Assigned task: Each line in the material below, starting at the one with "camera: 130 degrees right, 10 degrees up" and ending at the one with "(655, 140) = (698, 136): green", is to be reproduced exactly; no picture is to be copied.

Extracted data:

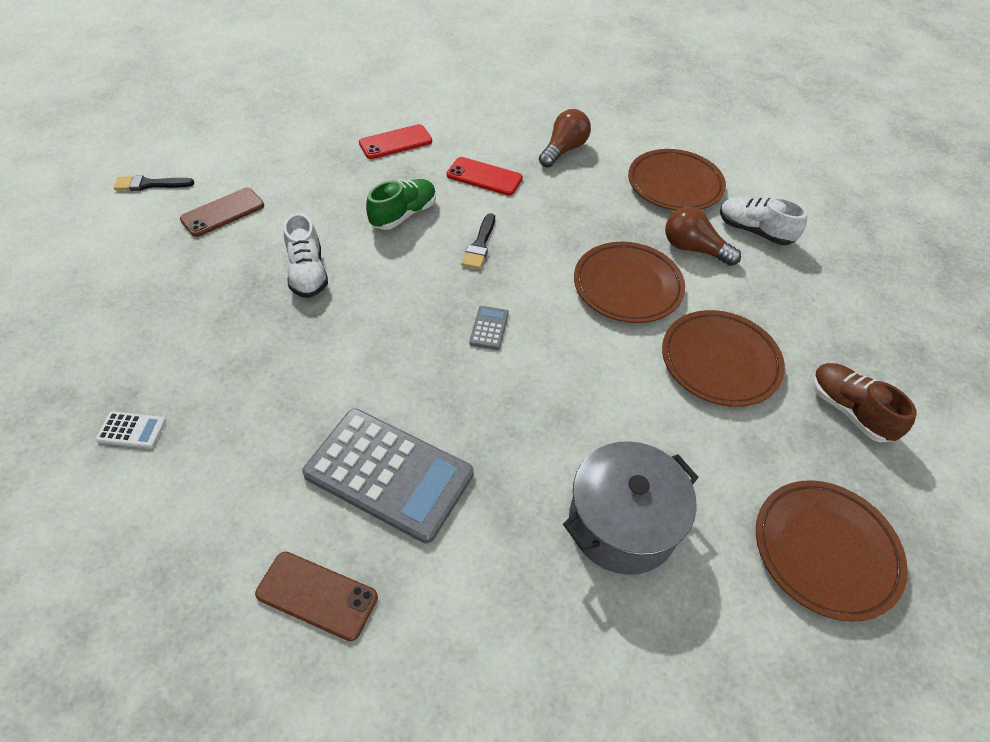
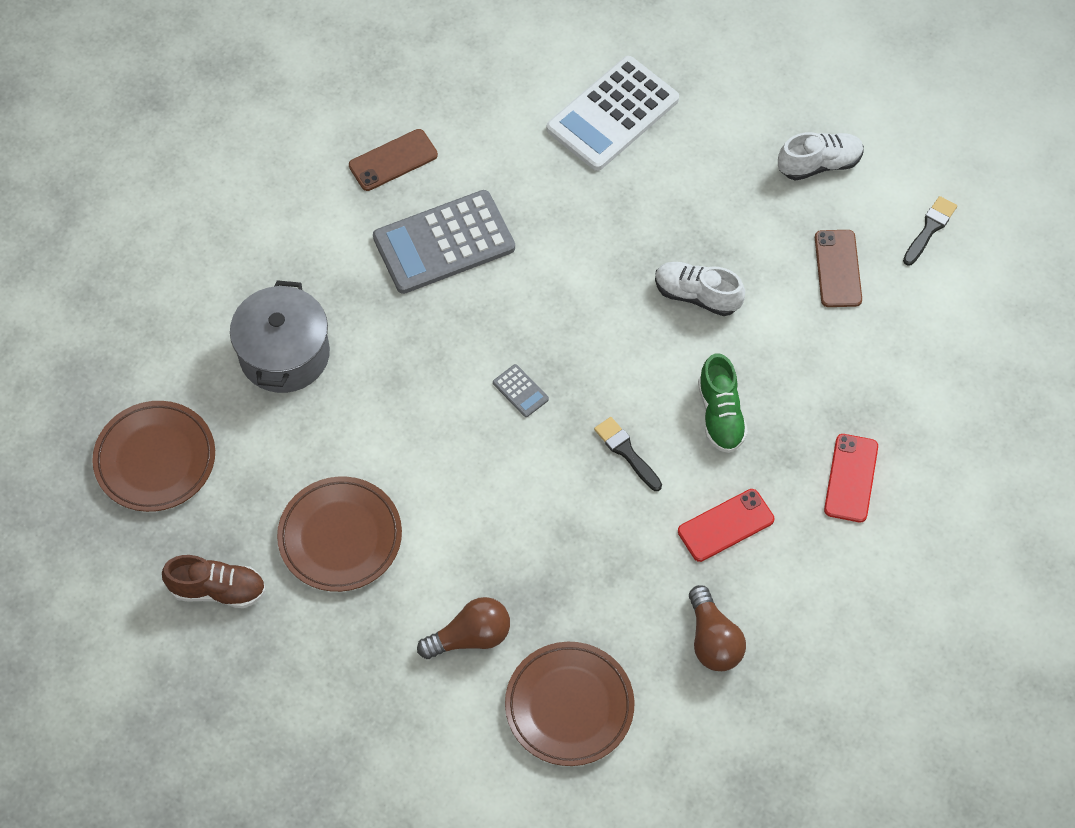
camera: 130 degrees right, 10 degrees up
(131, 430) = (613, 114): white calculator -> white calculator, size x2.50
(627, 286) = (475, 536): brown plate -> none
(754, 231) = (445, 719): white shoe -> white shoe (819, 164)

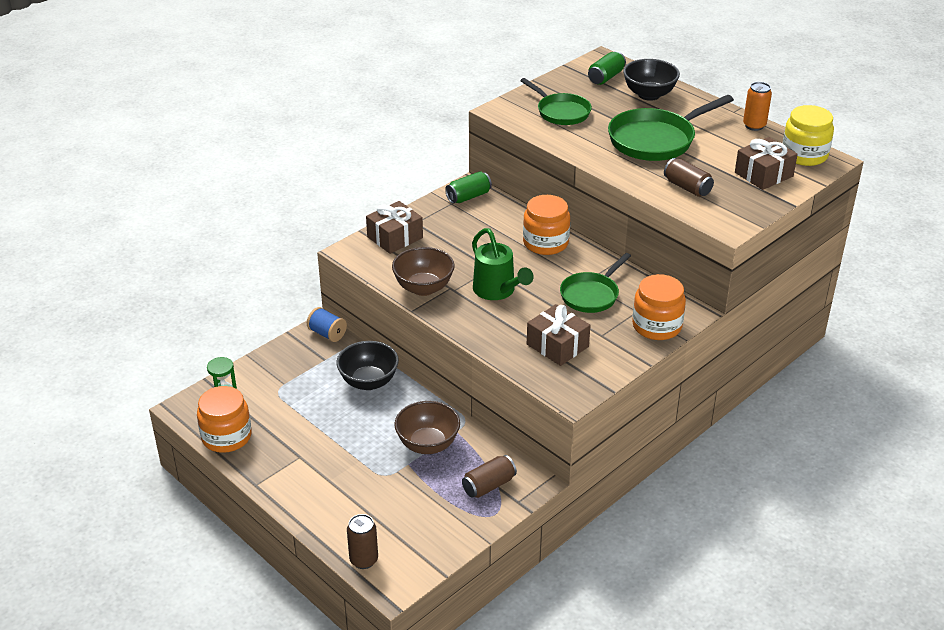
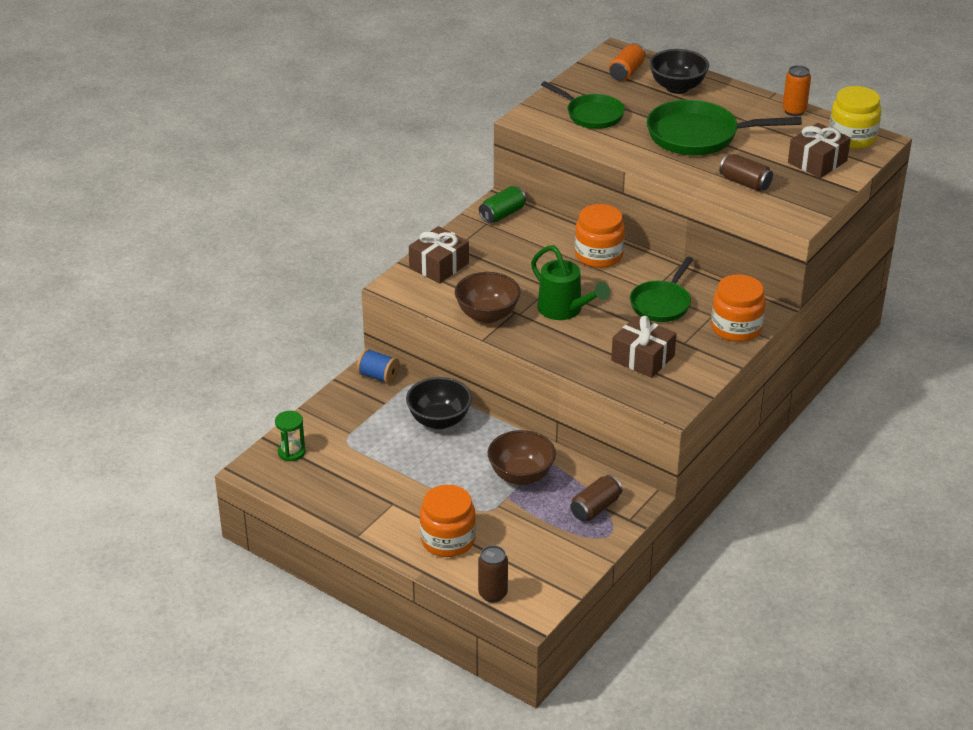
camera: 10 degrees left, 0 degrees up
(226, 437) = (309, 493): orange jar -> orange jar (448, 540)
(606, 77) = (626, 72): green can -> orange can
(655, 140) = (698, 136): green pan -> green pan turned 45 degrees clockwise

...

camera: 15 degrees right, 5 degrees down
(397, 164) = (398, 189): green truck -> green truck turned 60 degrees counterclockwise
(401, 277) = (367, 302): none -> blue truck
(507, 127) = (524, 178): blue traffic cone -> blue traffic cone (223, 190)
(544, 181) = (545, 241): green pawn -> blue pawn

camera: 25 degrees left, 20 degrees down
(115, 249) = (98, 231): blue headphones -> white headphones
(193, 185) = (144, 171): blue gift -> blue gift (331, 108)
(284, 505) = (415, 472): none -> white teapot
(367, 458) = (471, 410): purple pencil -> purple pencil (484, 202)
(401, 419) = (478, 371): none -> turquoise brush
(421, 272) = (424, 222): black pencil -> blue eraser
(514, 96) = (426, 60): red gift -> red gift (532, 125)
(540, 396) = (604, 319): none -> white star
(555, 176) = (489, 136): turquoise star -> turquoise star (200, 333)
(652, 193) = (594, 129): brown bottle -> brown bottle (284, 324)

* * *

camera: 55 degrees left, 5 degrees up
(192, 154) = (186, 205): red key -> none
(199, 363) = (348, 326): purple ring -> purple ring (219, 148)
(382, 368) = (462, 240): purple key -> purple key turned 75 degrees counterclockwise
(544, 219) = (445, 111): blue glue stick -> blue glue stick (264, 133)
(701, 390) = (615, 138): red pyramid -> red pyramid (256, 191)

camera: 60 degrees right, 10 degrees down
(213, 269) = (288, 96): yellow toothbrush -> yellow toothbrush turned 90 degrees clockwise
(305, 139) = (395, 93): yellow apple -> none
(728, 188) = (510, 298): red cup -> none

Final answer:
camera: 130 degrees right, 10 degrees up
(131, 430) = (613, 114): white calculator -> white calculator, size x2.50
(627, 286) = (475, 536): brown plate -> none
(754, 231) = (445, 719): white shoe -> white shoe (819, 164)

camera: 10 degrees left, 0 degrees up
(226, 437) = (309, 493): orange jar -> orange jar (448, 540)
(606, 77) = (626, 72): green can -> orange can
(655, 140) = (698, 136): green pan -> green pan turned 45 degrees clockwise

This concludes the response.